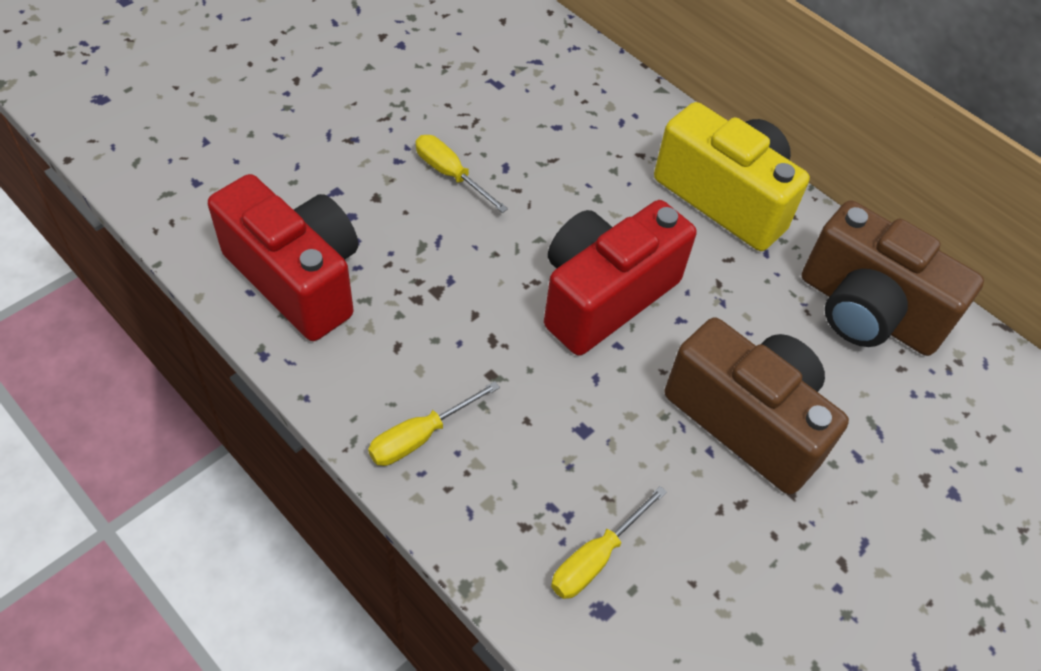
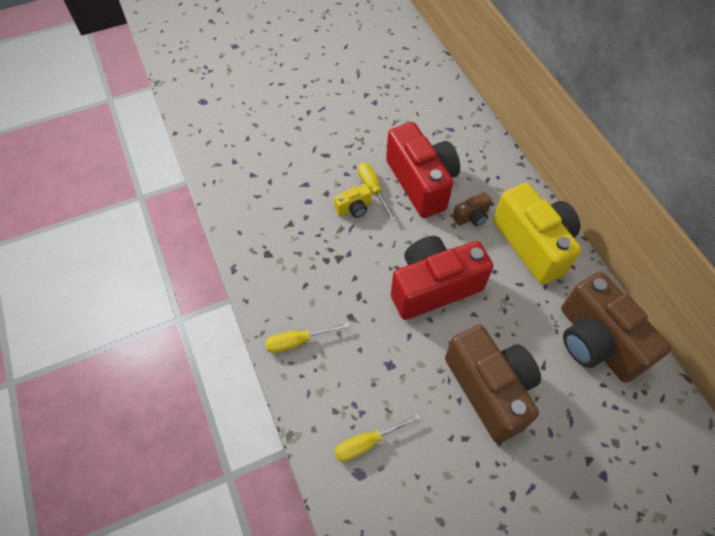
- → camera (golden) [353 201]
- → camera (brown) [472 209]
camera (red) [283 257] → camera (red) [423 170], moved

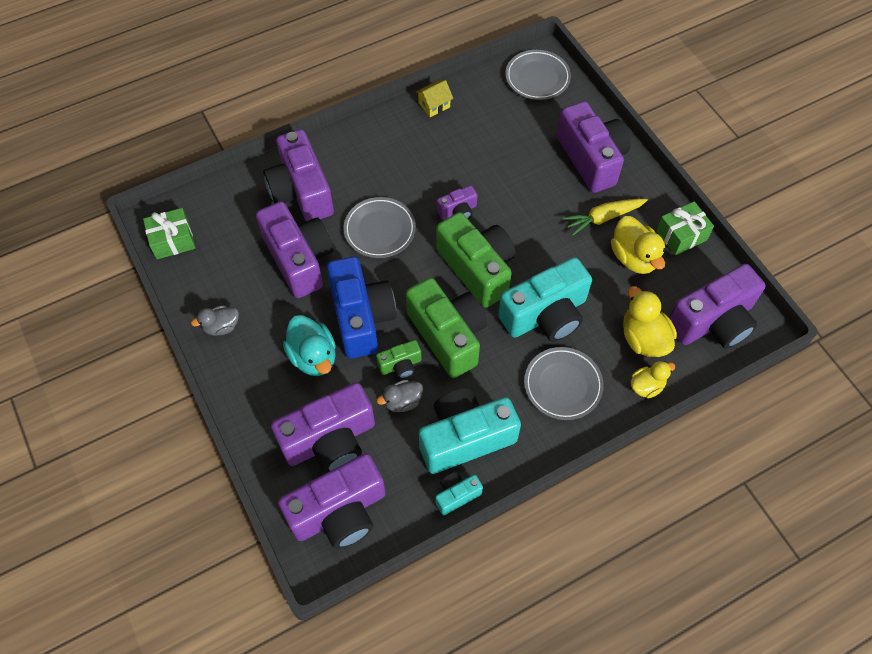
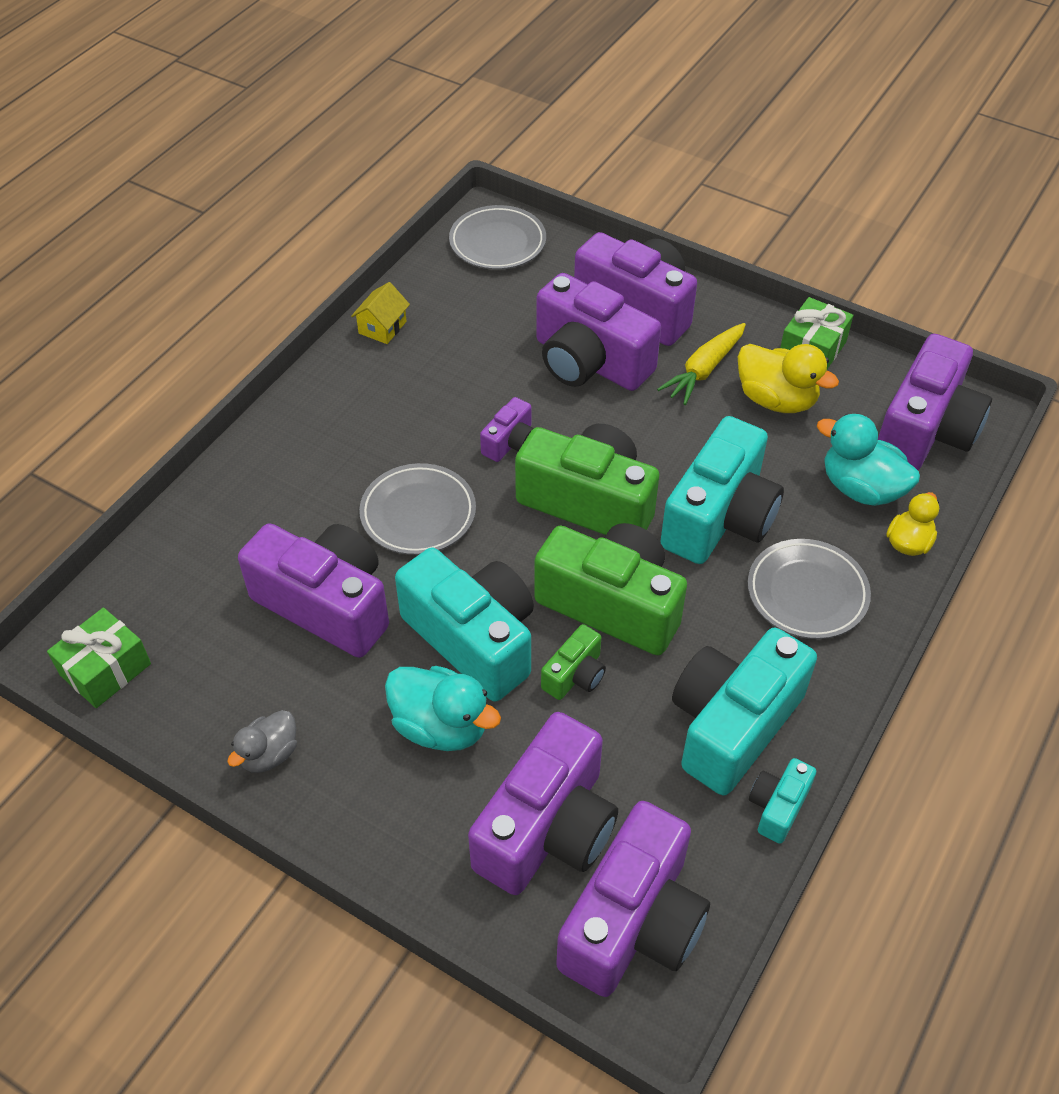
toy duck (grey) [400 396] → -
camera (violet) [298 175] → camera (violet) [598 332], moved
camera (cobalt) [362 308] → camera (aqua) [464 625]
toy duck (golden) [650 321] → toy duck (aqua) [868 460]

____

* [Exercise directions]: Word for word, set down every line of the records above, and leave the pictures out.

* [Answer below]:
- → camera (golden) [353 201]
- → camera (brown) [472 209]
camera (red) [283 257] → camera (red) [423 170], moved

toy duck (grey) [400 396] → -
camera (violet) [298 175] → camera (violet) [598 332], moved
camera (cobalt) [362 308] → camera (aqua) [464 625]
toy duck (golden) [650 321] → toy duck (aqua) [868 460]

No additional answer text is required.